Task goal:
Look for the word "camera". Copy every line of the listing where it occurs.

Task data:
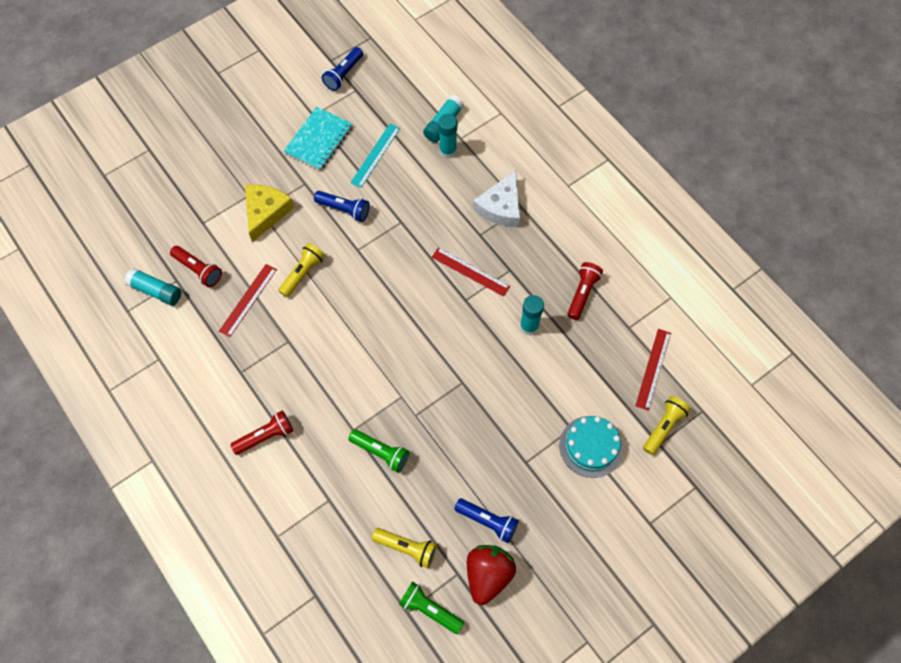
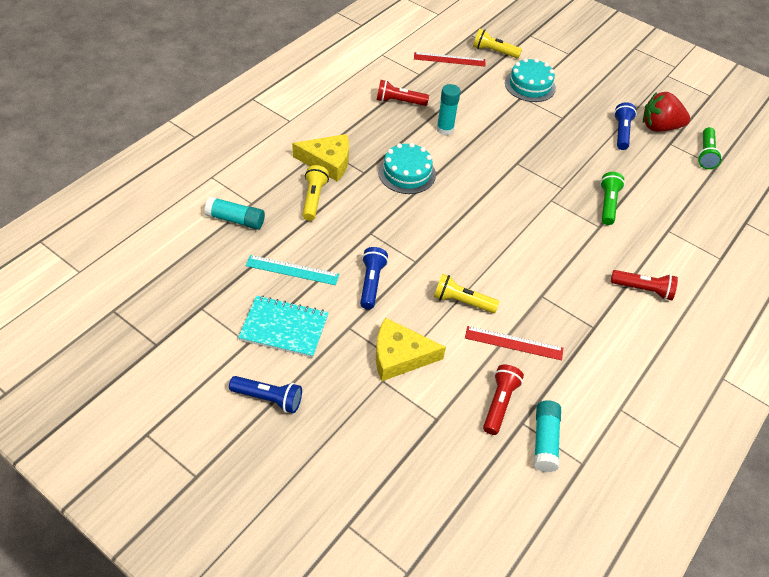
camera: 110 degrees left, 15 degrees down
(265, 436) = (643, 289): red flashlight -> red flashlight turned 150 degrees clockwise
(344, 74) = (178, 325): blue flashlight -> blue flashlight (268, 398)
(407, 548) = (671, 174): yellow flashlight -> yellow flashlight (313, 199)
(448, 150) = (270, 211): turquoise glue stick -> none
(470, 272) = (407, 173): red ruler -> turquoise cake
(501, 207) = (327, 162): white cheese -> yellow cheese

---

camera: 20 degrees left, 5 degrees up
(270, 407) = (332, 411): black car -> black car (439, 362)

Reply to the exercise:
camera: 110 degrees left, 15 degrees down
camera: 20 degrees left, 5 degrees up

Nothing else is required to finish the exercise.